_TASK ITEM_
All of the data is to be printed exactly, though the images must be left off.

_RECORDED INFORMATION_
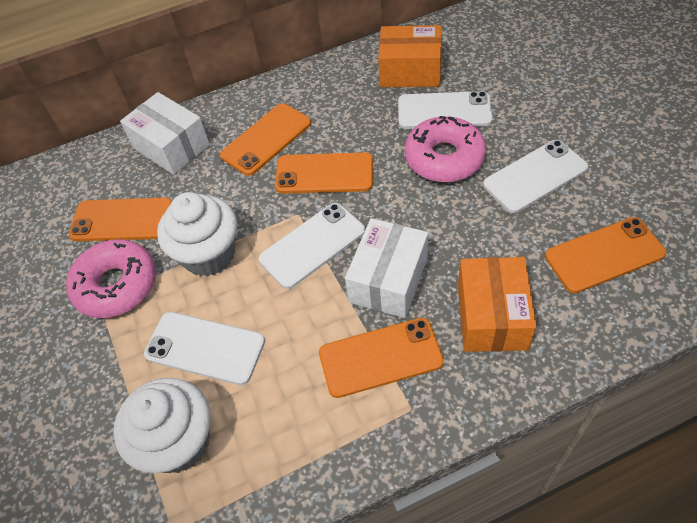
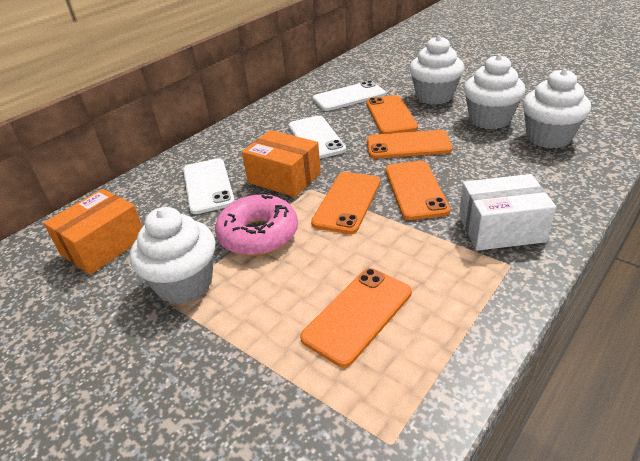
pink donut: 2 -> 1
white box: 2 -> 1
white cupcake: 2 -> 4
white phone: 4 -> 3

_REPLY_
pink donut: 2 -> 1
white box: 2 -> 1
white cupcake: 2 -> 4
white phone: 4 -> 3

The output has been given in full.